— Task details —
The answer should be an exact repeat of the stretch of material below from the line containing "R8: 270 (SUM, U4/out) -> 33k (SUM, U4/out)" through the line containing "U8 pin out: JP1/1 -> +3V3".

— Input material —
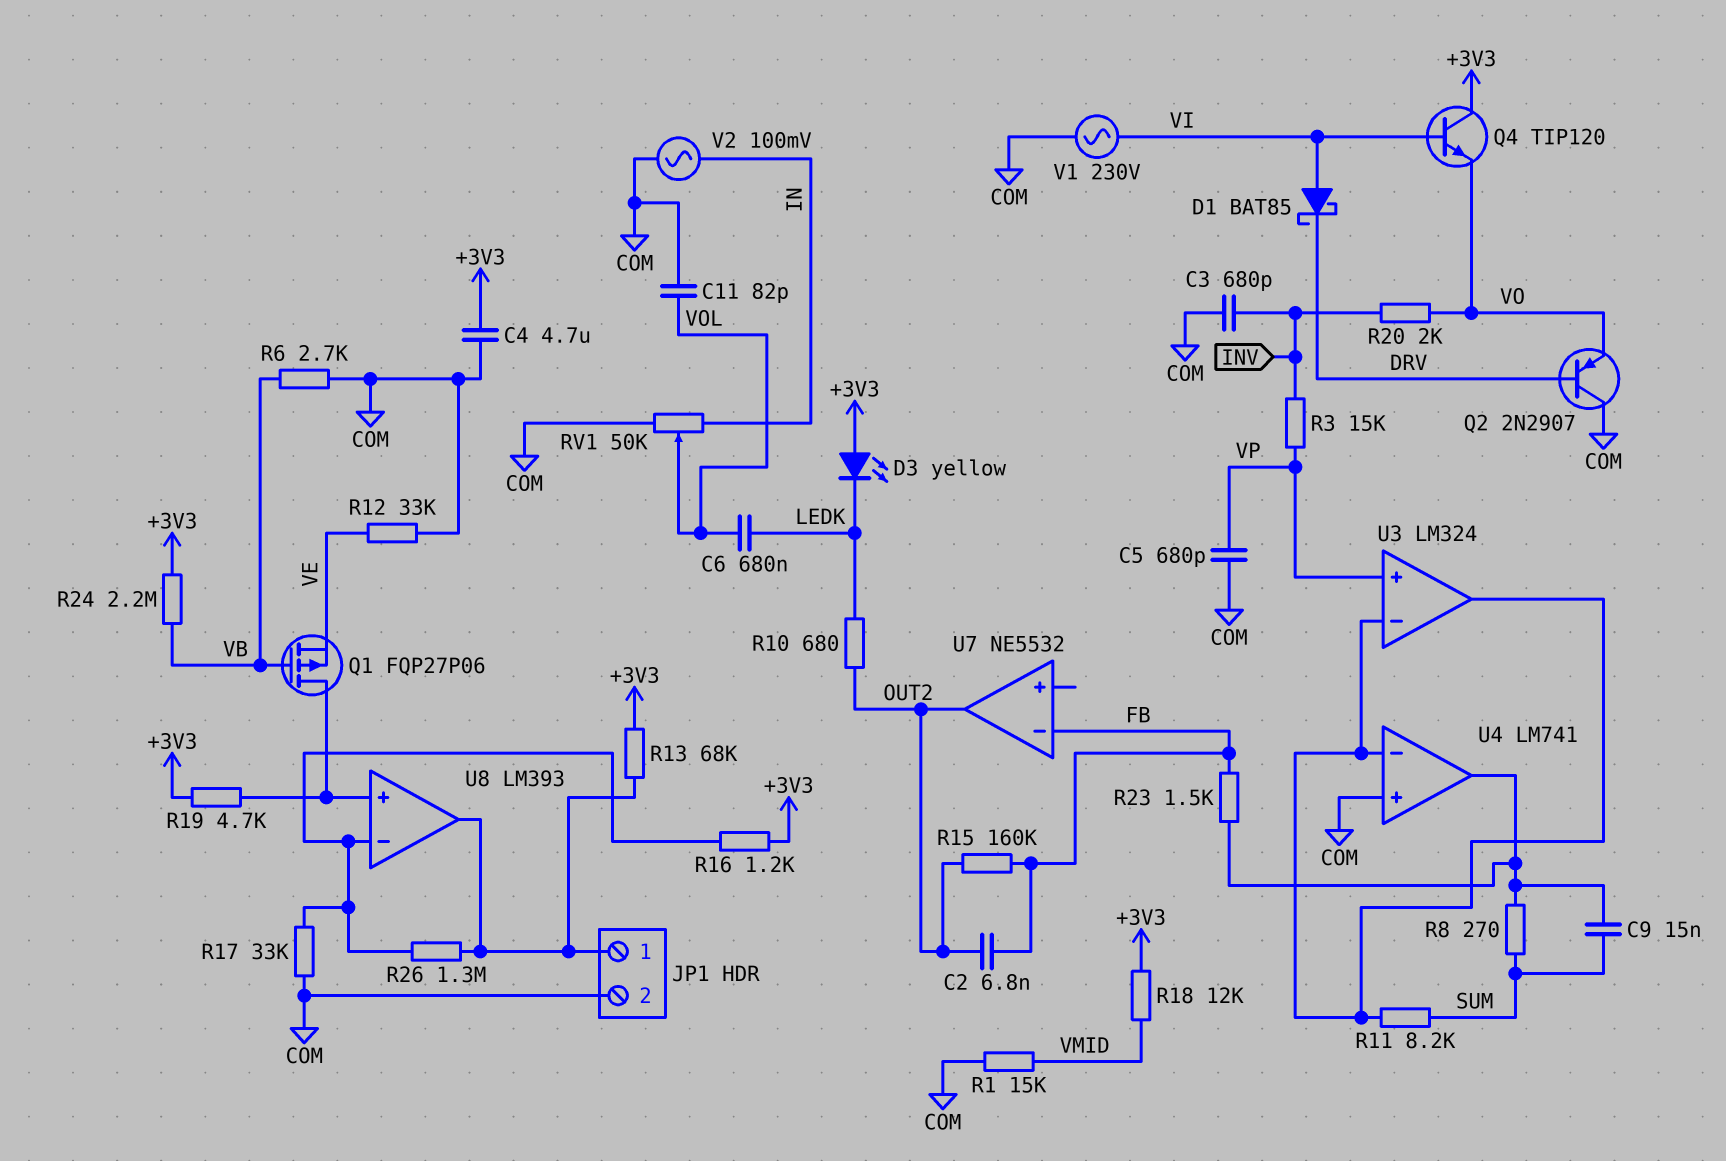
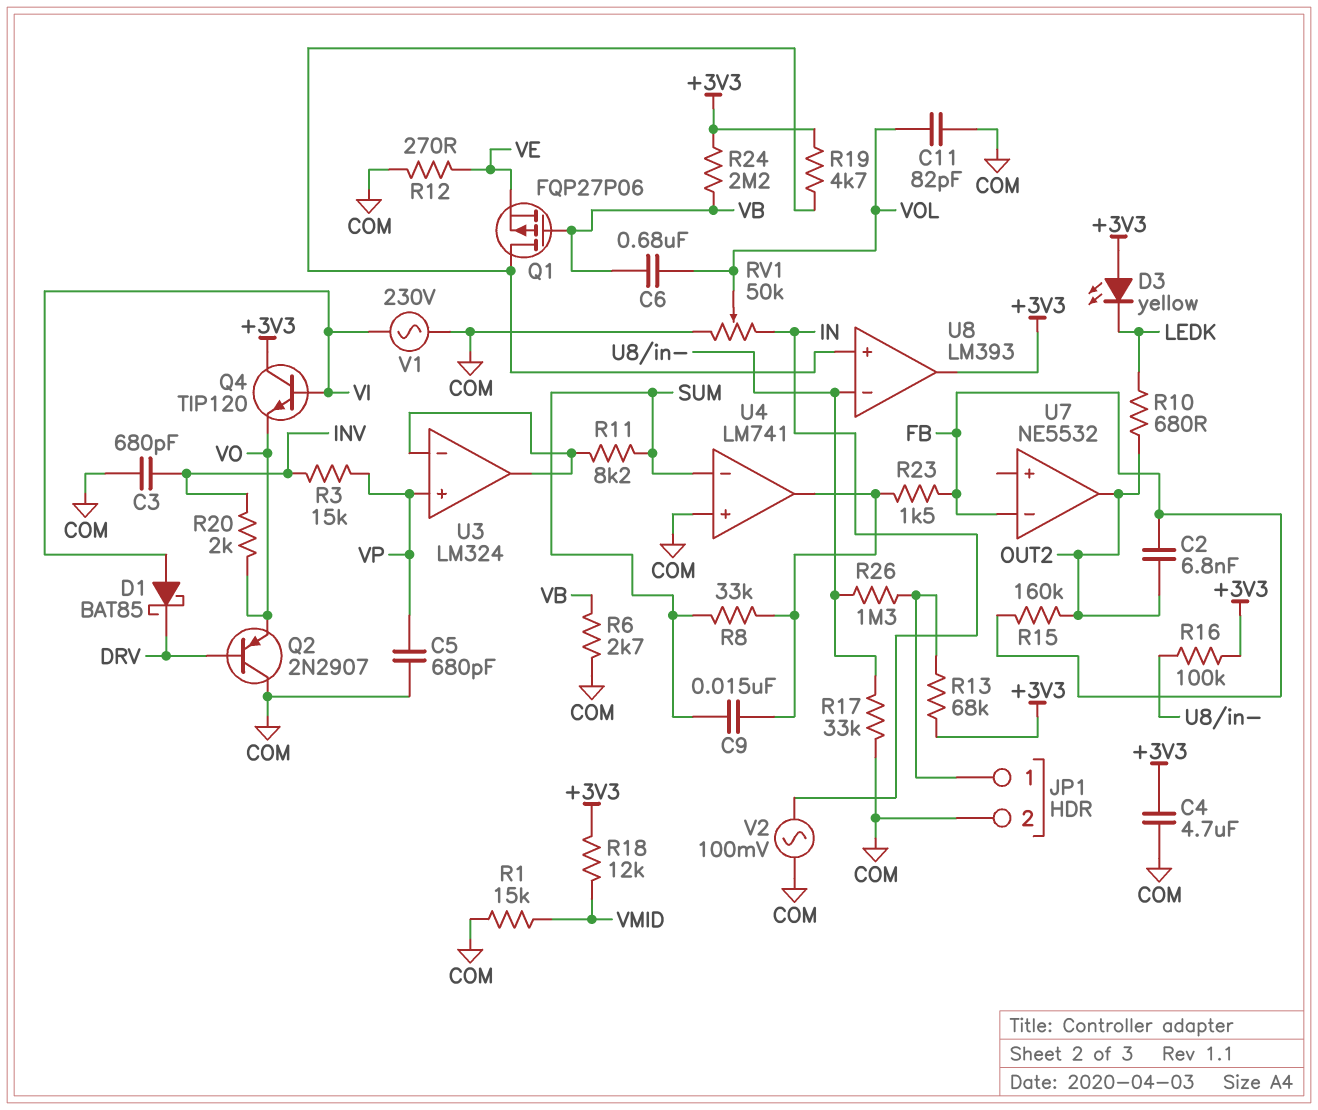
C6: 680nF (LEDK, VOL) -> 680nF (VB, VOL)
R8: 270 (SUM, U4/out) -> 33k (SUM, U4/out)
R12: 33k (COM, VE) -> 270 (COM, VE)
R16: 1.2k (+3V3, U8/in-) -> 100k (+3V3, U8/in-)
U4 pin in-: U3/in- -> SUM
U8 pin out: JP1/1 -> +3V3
...
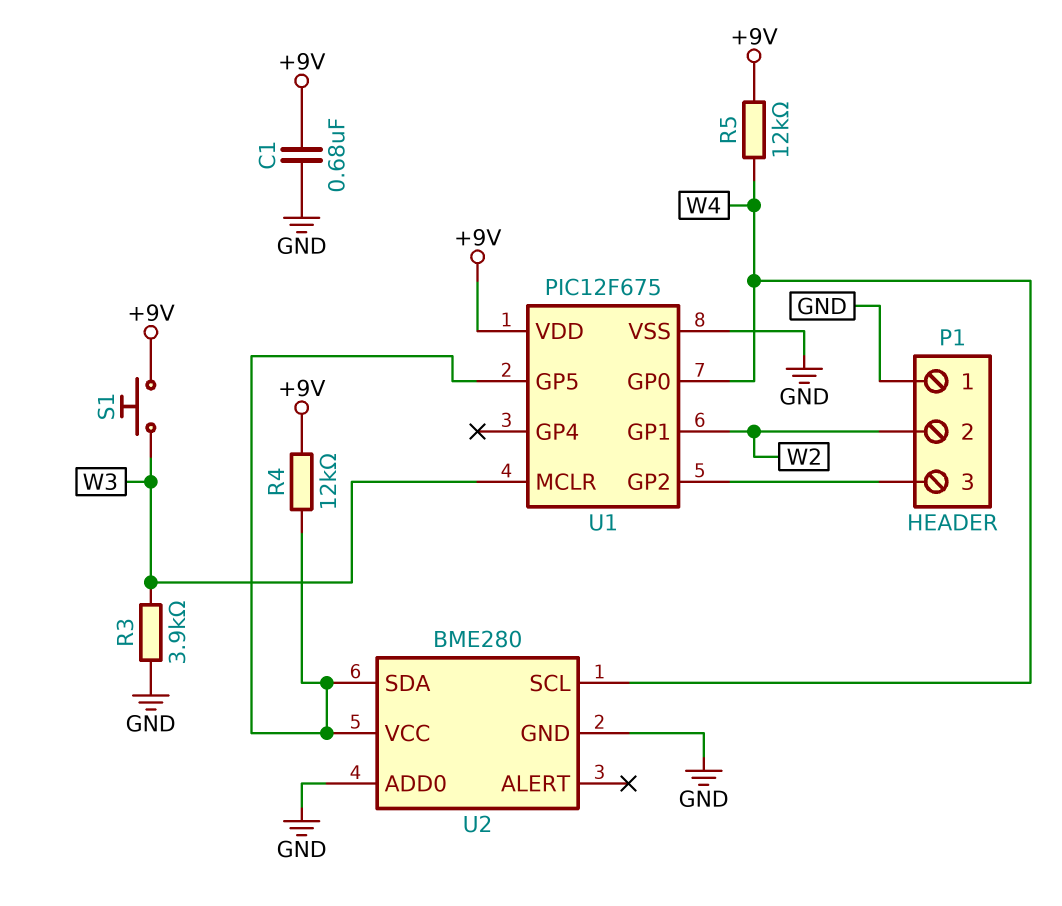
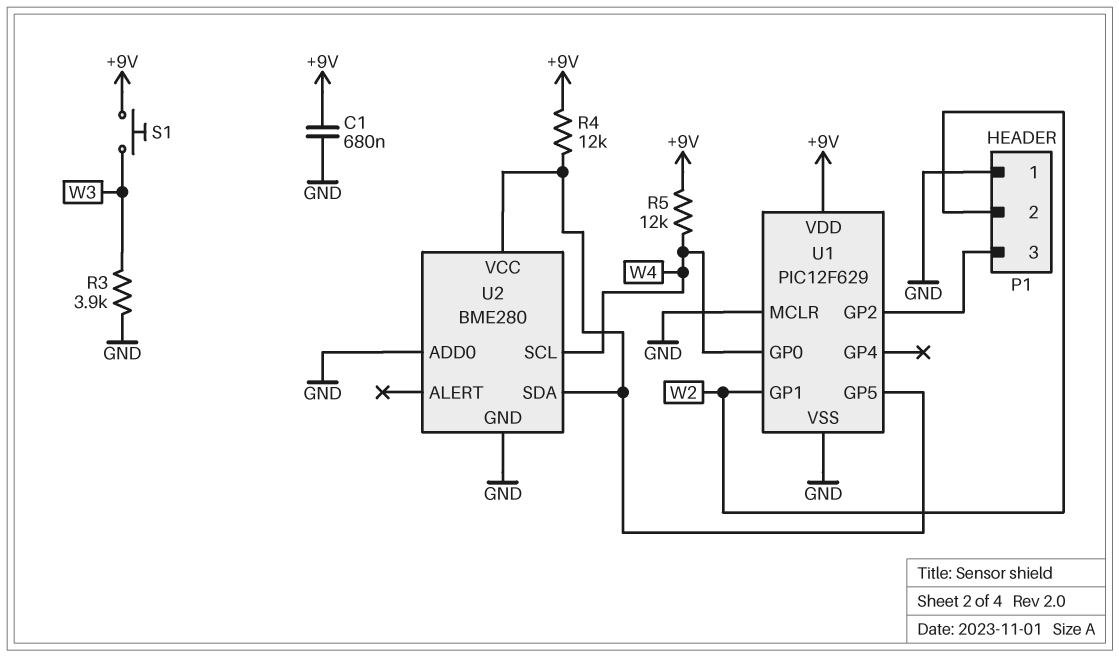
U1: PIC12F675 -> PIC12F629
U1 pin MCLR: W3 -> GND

— Solution for this problem —
R8: 270 (SUM, U4/out) -> 33k (SUM, U4/out)
R12: 33k (COM, VE) -> 270 (COM, VE)
R16: 1.2k (+3V3, U8/in-) -> 100k (+3V3, U8/in-)
U4 pin in-: U3/in- -> SUM
U8 pin out: JP1/1 -> +3V3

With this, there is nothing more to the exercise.